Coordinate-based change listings
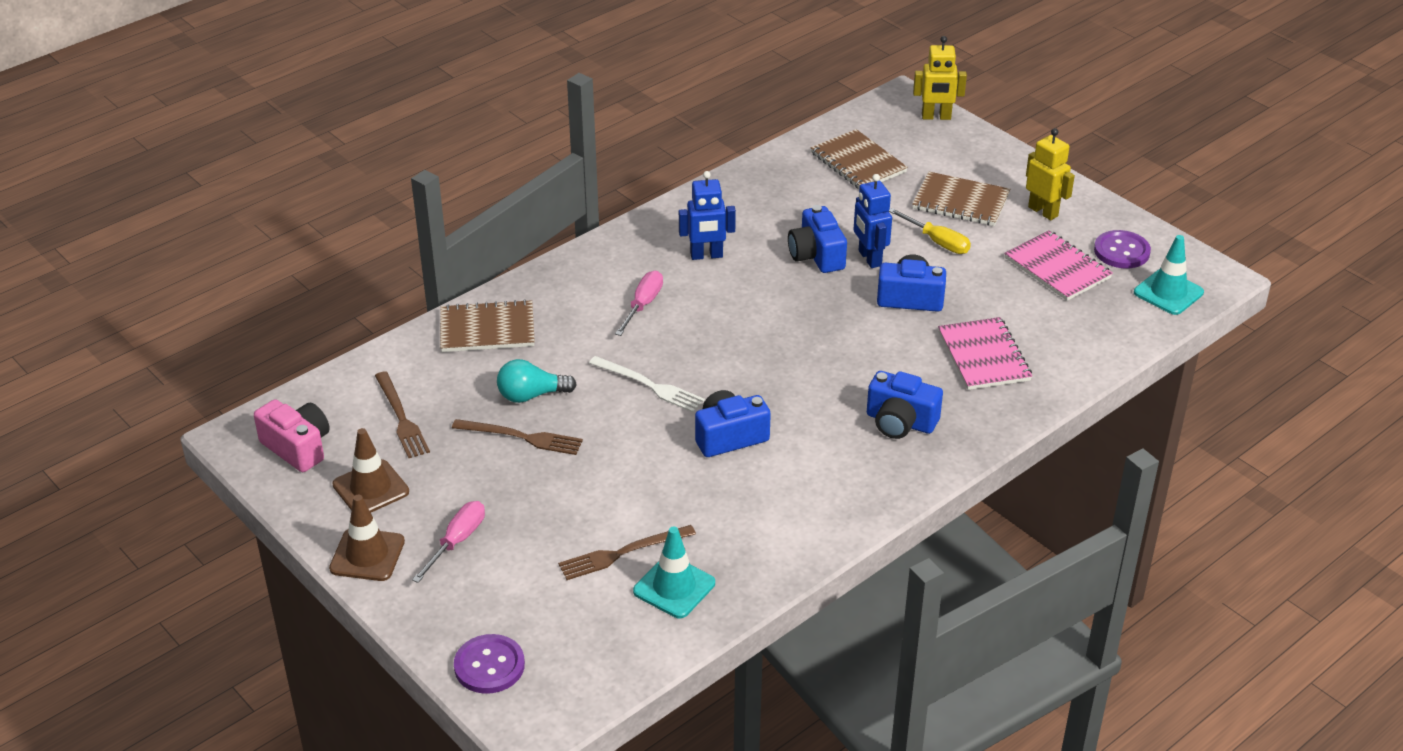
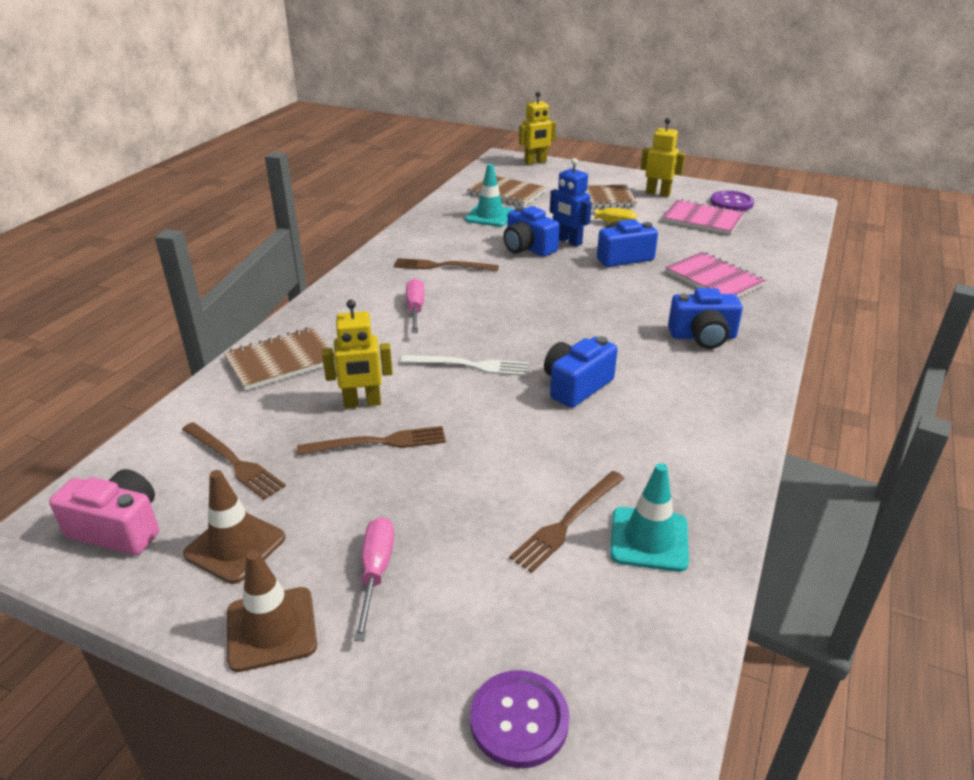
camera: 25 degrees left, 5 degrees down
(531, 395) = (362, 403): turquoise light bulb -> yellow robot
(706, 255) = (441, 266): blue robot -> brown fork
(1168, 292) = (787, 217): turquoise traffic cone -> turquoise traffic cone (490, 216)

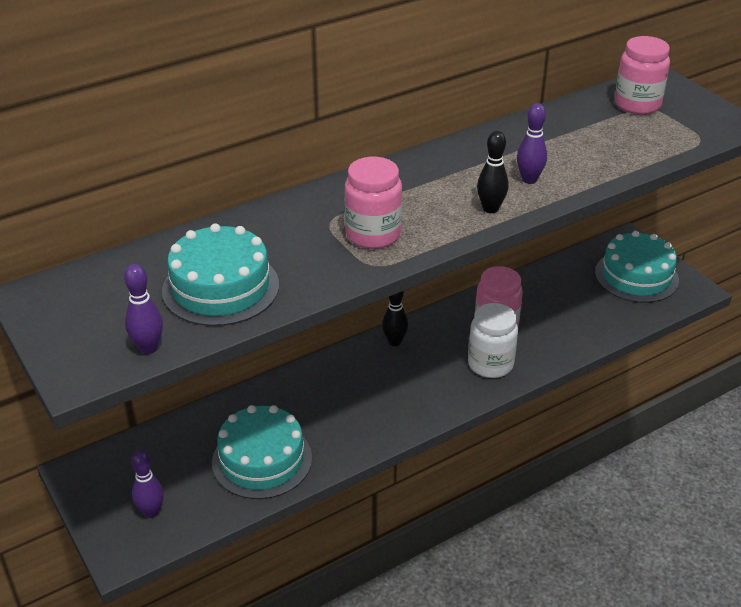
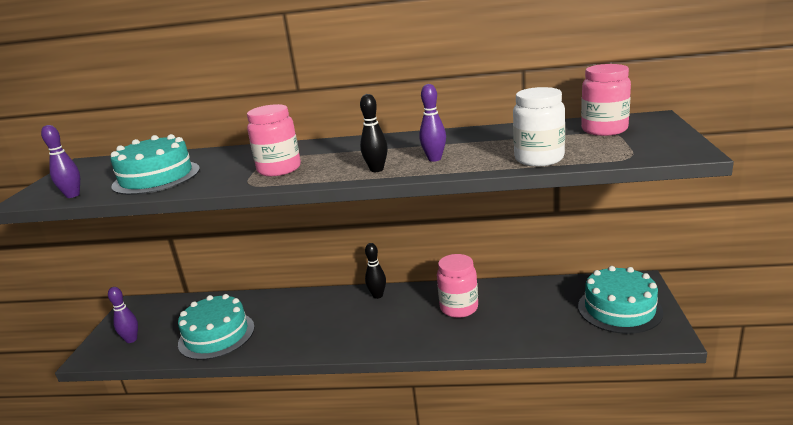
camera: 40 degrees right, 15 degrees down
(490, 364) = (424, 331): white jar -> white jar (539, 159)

- **WHAT THE EXERCISE ASKS**
Without the pictures, return all the records precisely as they stand.

- **WRITTEN RESPONSE**
camera: 25 degrees left, 5 degrees down
(531, 395) = (362, 403): turquoise light bulb -> yellow robot
(706, 255) = (441, 266): blue robot -> brown fork
(1168, 292) = (787, 217): turquoise traffic cone -> turquoise traffic cone (490, 216)

camera: 40 degrees right, 15 degrees down
(490, 364) = (424, 331): white jar -> white jar (539, 159)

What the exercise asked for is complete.